● Supplied entries
[Start of section]

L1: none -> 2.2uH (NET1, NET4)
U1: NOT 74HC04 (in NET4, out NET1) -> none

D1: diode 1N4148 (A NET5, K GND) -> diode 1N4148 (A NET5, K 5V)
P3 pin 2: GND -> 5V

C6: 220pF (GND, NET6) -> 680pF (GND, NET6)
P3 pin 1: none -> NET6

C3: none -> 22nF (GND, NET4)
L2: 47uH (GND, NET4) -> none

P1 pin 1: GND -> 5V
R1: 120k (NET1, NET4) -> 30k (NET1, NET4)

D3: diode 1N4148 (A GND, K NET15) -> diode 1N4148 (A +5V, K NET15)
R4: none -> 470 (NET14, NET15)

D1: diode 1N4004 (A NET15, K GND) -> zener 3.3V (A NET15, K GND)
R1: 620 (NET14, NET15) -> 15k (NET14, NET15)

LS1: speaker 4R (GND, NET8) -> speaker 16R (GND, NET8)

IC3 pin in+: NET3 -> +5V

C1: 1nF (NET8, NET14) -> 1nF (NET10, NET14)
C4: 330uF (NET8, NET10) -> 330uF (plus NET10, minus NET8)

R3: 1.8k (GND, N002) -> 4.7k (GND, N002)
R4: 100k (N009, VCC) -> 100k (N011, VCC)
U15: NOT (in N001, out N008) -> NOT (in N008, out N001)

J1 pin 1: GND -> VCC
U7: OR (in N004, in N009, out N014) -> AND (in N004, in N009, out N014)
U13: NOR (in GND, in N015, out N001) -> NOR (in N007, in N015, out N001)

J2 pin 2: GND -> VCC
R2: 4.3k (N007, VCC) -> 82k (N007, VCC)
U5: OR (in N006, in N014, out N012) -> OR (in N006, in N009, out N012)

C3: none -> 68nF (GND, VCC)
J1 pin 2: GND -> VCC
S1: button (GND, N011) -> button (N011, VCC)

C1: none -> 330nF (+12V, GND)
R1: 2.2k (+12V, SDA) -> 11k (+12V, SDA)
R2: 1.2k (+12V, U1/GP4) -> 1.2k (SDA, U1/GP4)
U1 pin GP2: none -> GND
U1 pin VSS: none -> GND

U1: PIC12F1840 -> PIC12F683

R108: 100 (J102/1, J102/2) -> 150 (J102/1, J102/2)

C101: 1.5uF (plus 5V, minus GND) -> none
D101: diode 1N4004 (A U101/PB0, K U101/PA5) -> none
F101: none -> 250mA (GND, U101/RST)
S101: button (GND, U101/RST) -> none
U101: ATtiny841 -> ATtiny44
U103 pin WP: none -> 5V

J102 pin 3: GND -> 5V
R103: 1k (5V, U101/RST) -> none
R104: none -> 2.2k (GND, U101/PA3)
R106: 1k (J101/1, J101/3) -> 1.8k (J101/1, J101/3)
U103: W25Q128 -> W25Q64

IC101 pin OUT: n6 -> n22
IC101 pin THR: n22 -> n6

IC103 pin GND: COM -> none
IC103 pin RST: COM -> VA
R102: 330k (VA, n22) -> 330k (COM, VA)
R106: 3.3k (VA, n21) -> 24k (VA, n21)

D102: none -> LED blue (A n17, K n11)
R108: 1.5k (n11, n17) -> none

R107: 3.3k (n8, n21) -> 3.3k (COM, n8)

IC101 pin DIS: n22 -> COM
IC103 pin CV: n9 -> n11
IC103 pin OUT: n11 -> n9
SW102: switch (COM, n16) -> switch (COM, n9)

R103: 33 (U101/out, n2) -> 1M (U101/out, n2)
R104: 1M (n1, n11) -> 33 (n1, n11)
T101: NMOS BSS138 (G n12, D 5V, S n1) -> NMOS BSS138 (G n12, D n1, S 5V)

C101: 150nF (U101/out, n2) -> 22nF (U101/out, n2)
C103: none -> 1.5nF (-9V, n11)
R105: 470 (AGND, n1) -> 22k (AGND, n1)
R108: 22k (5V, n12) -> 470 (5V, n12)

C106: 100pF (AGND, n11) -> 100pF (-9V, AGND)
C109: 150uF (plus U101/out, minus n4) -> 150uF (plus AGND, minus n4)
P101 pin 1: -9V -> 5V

[End of section]

Your job is to retype all of the material exactly.

L1: none -> 2.2uH (NET1, NET4)
U1: NOT 74HC04 (in NET4, out NET1) -> none

D1: diode 1N4148 (A NET5, K GND) -> diode 1N4148 (A NET5, K 5V)
P3 pin 2: GND -> 5V

C6: 220pF (GND, NET6) -> 680pF (GND, NET6)
P3 pin 1: none -> NET6

C3: none -> 22nF (GND, NET4)
L2: 47uH (GND, NET4) -> none

P1 pin 1: GND -> 5V
R1: 120k (NET1, NET4) -> 30k (NET1, NET4)

D3: diode 1N4148 (A GND, K NET15) -> diode 1N4148 (A +5V, K NET15)
R4: none -> 470 (NET14, NET15)

D1: diode 1N4004 (A NET15, K GND) -> zener 3.3V (A NET15, K GND)
R1: 620 (NET14, NET15) -> 15k (NET14, NET15)

LS1: speaker 4R (GND, NET8) -> speaker 16R (GND, NET8)

IC3 pin in+: NET3 -> +5V

C1: 1nF (NET8, NET14) -> 1nF (NET10, NET14)
C4: 330uF (NET8, NET10) -> 330uF (plus NET10, minus NET8)

R3: 1.8k (GND, N002) -> 4.7k (GND, N002)
R4: 100k (N009, VCC) -> 100k (N011, VCC)
U15: NOT (in N001, out N008) -> NOT (in N008, out N001)

J1 pin 1: GND -> VCC
U7: OR (in N004, in N009, out N014) -> AND (in N004, in N009, out N014)
U13: NOR (in GND, in N015, out N001) -> NOR (in N007, in N015, out N001)

J2 pin 2: GND -> VCC
R2: 4.3k (N007, VCC) -> 82k (N007, VCC)
U5: OR (in N006, in N014, out N012) -> OR (in N006, in N009, out N012)

C3: none -> 68nF (GND, VCC)
J1 pin 2: GND -> VCC
S1: button (GND, N011) -> button (N011, VCC)

C1: none -> 330nF (+12V, GND)
R1: 2.2k (+12V, SDA) -> 11k (+12V, SDA)
R2: 1.2k (+12V, U1/GP4) -> 1.2k (SDA, U1/GP4)
U1 pin GP2: none -> GND
U1 pin VSS: none -> GND

U1: PIC12F1840 -> PIC12F683

R108: 100 (J102/1, J102/2) -> 150 (J102/1, J102/2)

C101: 1.5uF (plus 5V, minus GND) -> none
D101: diode 1N4004 (A U101/PB0, K U101/PA5) -> none
F101: none -> 250mA (GND, U101/RST)
S101: button (GND, U101/RST) -> none
U101: ATtiny841 -> ATtiny44
U103 pin WP: none -> 5V

J102 pin 3: GND -> 5V
R103: 1k (5V, U101/RST) -> none
R104: none -> 2.2k (GND, U101/PA3)
R106: 1k (J101/1, J101/3) -> 1.8k (J101/1, J101/3)
U103: W25Q128 -> W25Q64

IC101 pin OUT: n6 -> n22
IC101 pin THR: n22 -> n6

IC103 pin GND: COM -> none
IC103 pin RST: COM -> VA
R102: 330k (VA, n22) -> 330k (COM, VA)
R106: 3.3k (VA, n21) -> 24k (VA, n21)

D102: none -> LED blue (A n17, K n11)
R108: 1.5k (n11, n17) -> none

R107: 3.3k (n8, n21) -> 3.3k (COM, n8)

IC101 pin DIS: n22 -> COM
IC103 pin CV: n9 -> n11
IC103 pin OUT: n11 -> n9
SW102: switch (COM, n16) -> switch (COM, n9)

R103: 33 (U101/out, n2) -> 1M (U101/out, n2)
R104: 1M (n1, n11) -> 33 (n1, n11)
T101: NMOS BSS138 (G n12, D 5V, S n1) -> NMOS BSS138 (G n12, D n1, S 5V)

C101: 150nF (U101/out, n2) -> 22nF (U101/out, n2)
C103: none -> 1.5nF (-9V, n11)
R105: 470 (AGND, n1) -> 22k (AGND, n1)
R108: 22k (5V, n12) -> 470 (5V, n12)

C106: 100pF (AGND, n11) -> 100pF (-9V, AGND)
C109: 150uF (plus U101/out, minus n4) -> 150uF (plus AGND, minus n4)
P101 pin 1: -9V -> 5V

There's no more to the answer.